What is being asked ▸ Output the exact lines that start at the one containing "yellow book: 3 -> 5" and continue to the last line of the entries below; do not output pictures.
***
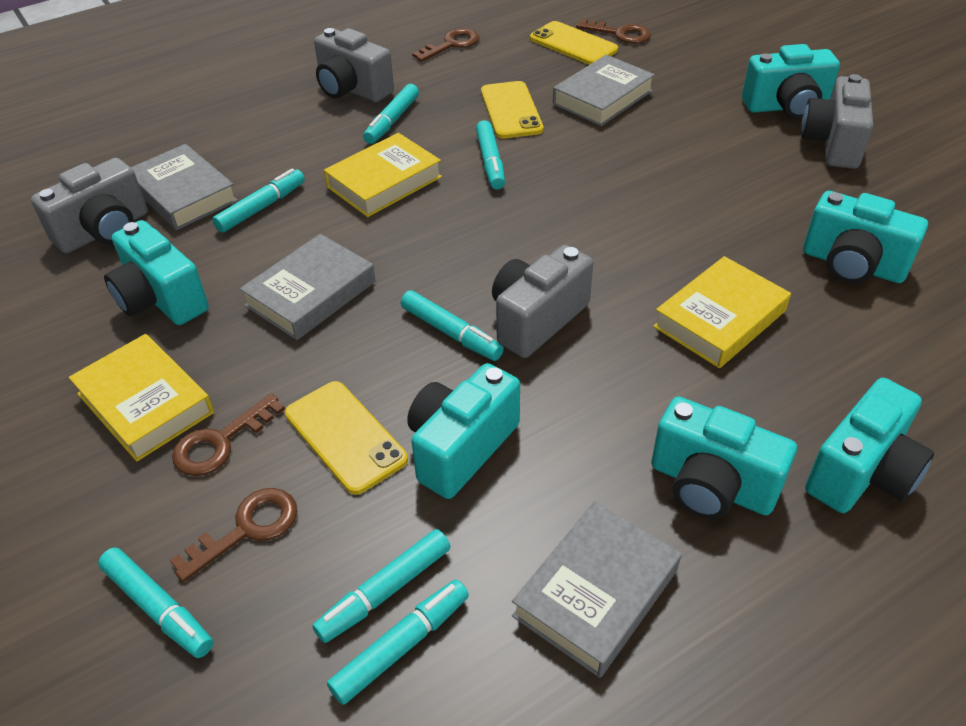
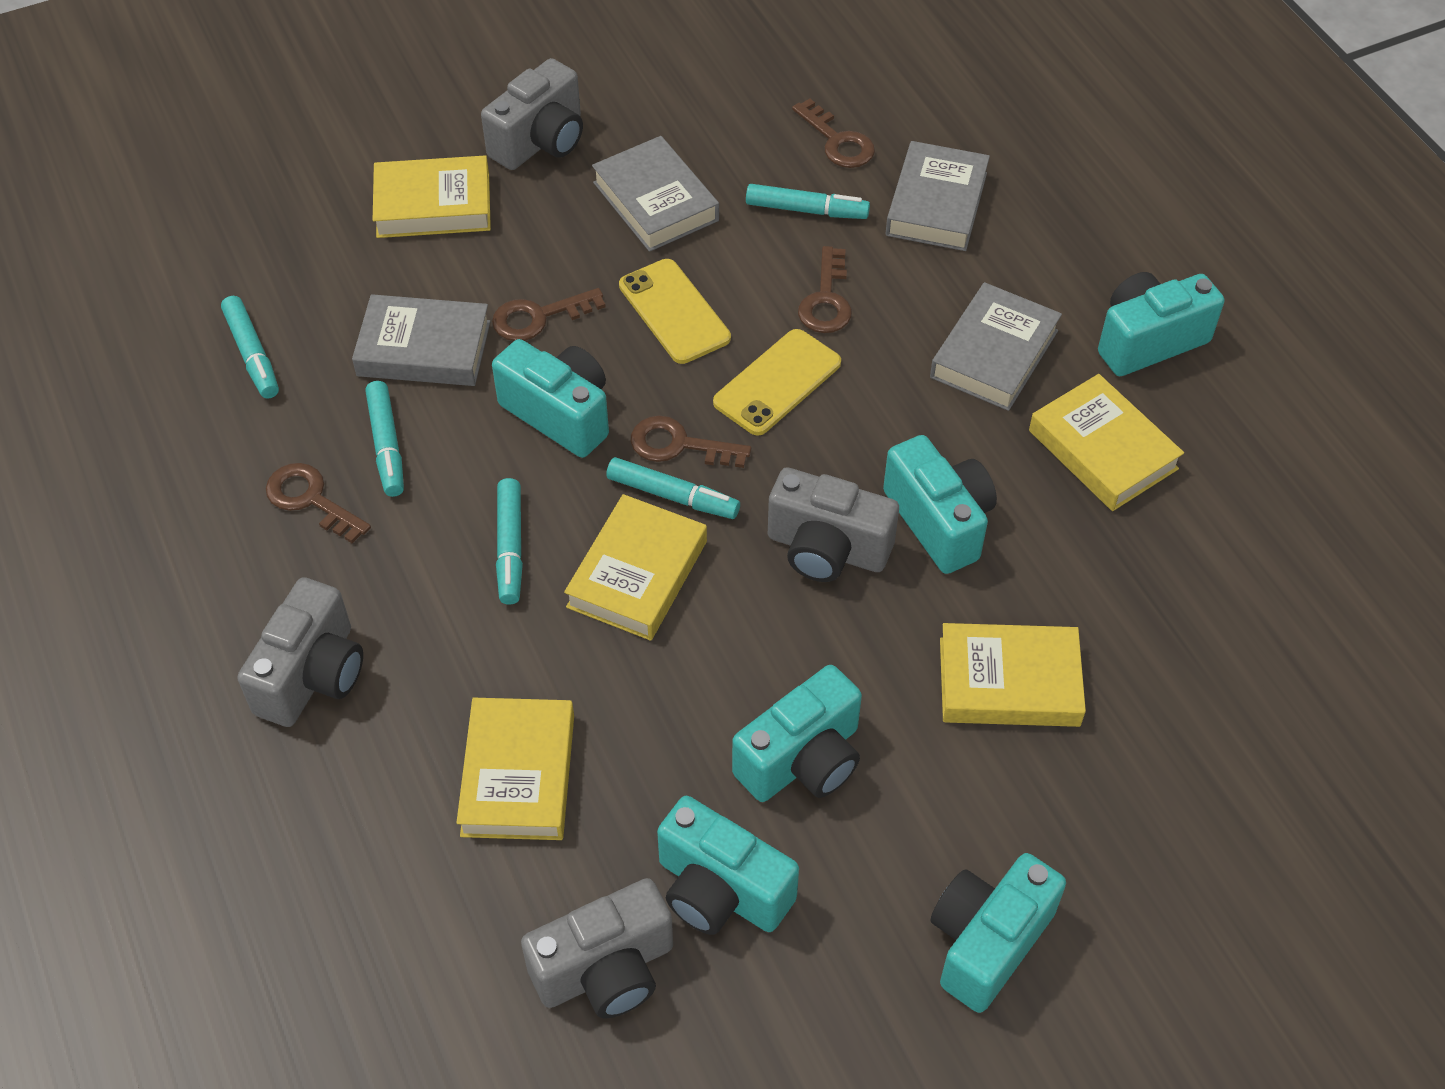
brown key: 4 -> 5
turquoise marker: 7 -> 5
yellow book: 3 -> 5
yellow phone: 3 -> 2

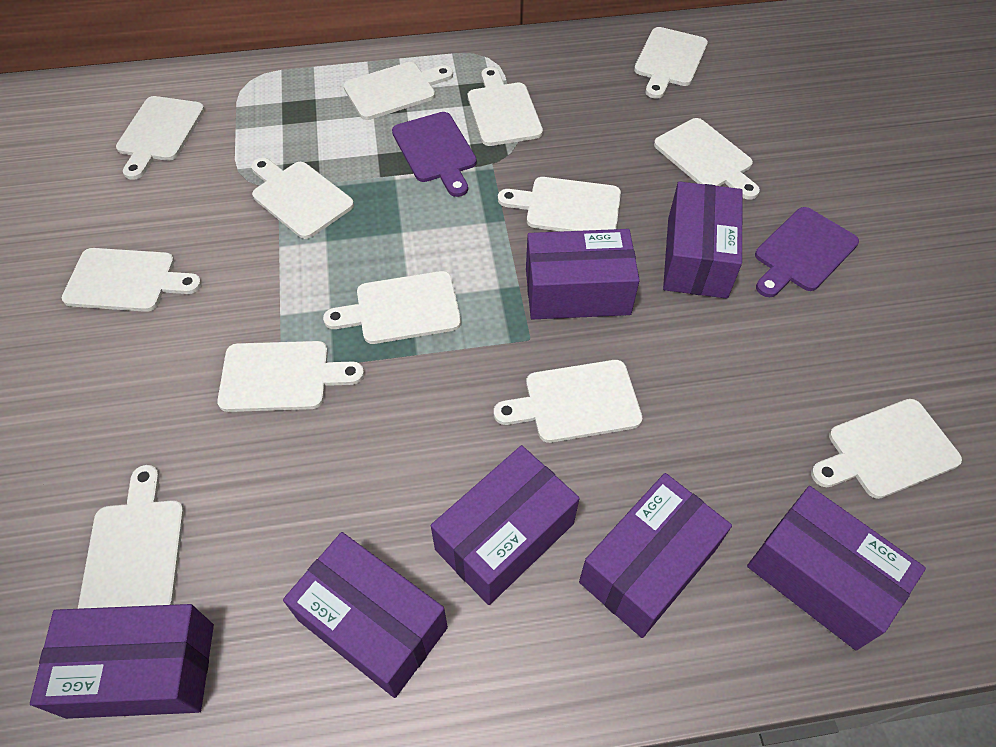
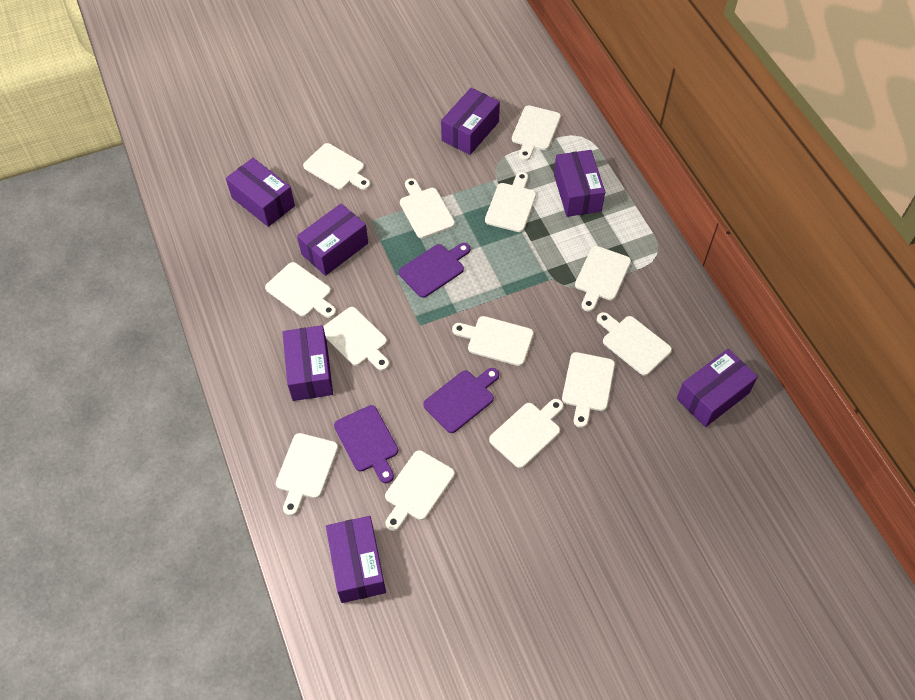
purple cutting board: 2 -> 3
***
Finished task ▸
yellow book: 3 -> 5
yellow phone: 3 -> 2

purple cutting board: 2 -> 3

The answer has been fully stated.